THE TASK —
Please repeat the listing in its entirety, without any alteration.

MATERIAL PROVIDED —
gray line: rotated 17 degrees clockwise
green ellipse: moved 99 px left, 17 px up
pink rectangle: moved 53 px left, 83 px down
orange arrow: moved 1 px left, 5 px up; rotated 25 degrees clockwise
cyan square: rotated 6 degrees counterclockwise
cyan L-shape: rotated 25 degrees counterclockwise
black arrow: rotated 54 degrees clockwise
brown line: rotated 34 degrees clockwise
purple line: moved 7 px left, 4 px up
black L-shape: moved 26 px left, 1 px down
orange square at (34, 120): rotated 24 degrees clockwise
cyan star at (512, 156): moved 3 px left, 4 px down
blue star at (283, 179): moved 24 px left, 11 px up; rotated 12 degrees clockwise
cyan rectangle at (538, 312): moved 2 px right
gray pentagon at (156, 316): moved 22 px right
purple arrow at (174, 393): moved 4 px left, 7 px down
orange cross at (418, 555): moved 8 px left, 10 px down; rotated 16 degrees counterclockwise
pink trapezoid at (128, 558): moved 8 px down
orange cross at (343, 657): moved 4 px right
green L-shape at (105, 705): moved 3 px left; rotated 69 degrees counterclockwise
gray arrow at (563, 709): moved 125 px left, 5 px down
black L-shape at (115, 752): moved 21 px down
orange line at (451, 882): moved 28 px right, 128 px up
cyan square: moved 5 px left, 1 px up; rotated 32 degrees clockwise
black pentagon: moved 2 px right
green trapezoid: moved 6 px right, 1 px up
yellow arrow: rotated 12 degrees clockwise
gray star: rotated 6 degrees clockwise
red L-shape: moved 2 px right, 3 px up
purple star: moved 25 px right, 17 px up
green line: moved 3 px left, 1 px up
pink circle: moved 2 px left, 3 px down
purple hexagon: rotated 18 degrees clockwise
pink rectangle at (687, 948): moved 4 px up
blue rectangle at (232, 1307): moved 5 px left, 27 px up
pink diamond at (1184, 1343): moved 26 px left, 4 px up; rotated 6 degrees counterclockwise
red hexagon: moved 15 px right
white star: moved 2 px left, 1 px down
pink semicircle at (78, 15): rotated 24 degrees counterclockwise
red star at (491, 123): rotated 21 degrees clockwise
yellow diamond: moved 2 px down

SOLUTION TO THIS TASK —
gray line: rotated 17 degrees clockwise
green ellipse: moved 99 px left, 17 px up
pink rectangle: moved 53 px left, 83 px down
orange arrow: moved 1 px left, 5 px up; rotated 25 degrees clockwise
cyan square: rotated 6 degrees counterclockwise
cyan L-shape: rotated 25 degrees counterclockwise
black arrow: rotated 54 degrees clockwise
brown line: rotated 34 degrees clockwise
purple line: moved 7 px left, 4 px up
black L-shape: moved 26 px left, 1 px down
orange square at (34, 120): rotated 24 degrees clockwise
cyan star at (512, 156): moved 3 px left, 4 px down
blue star at (283, 179): moved 24 px left, 11 px up; rotated 12 degrees clockwise
cyan rectangle at (538, 312): moved 2 px right
gray pentagon at (156, 316): moved 22 px right
purple arrow at (174, 393): moved 4 px left, 7 px down
orange cross at (418, 555): moved 8 px left, 10 px down; rotated 16 degrees counterclockwise
pink trapezoid at (128, 558): moved 8 px down
orange cross at (343, 657): moved 4 px right
green L-shape at (105, 705): moved 3 px left; rotated 69 degrees counterclockwise
gray arrow at (563, 709): moved 125 px left, 5 px down
black L-shape at (115, 752): moved 21 px down
orange line at (451, 882): moved 28 px right, 128 px up
cyan square: moved 5 px left, 1 px up; rotated 32 degrees clockwise
black pentagon: moved 2 px right
green trapezoid: moved 6 px right, 1 px up
yellow arrow: rotated 12 degrees clockwise
gray star: rotated 6 degrees clockwise
red L-shape: moved 2 px right, 3 px up
purple star: moved 25 px right, 17 px up
green line: moved 3 px left, 1 px up
pink circle: moved 2 px left, 3 px down
purple hexagon: rotated 18 degrees clockwise
pink rectangle at (687, 948): moved 4 px up
blue rectangle at (232, 1307): moved 5 px left, 27 px up
pink diamond at (1184, 1343): moved 26 px left, 4 px up; rotated 6 degrees counterclockwise
red hexagon: moved 15 px right
white star: moved 2 px left, 1 px down
pink semicircle at (78, 15): rotated 24 degrees counterclockwise
red star at (491, 123): rotated 21 degrees clockwise
yellow diamond: moved 2 px down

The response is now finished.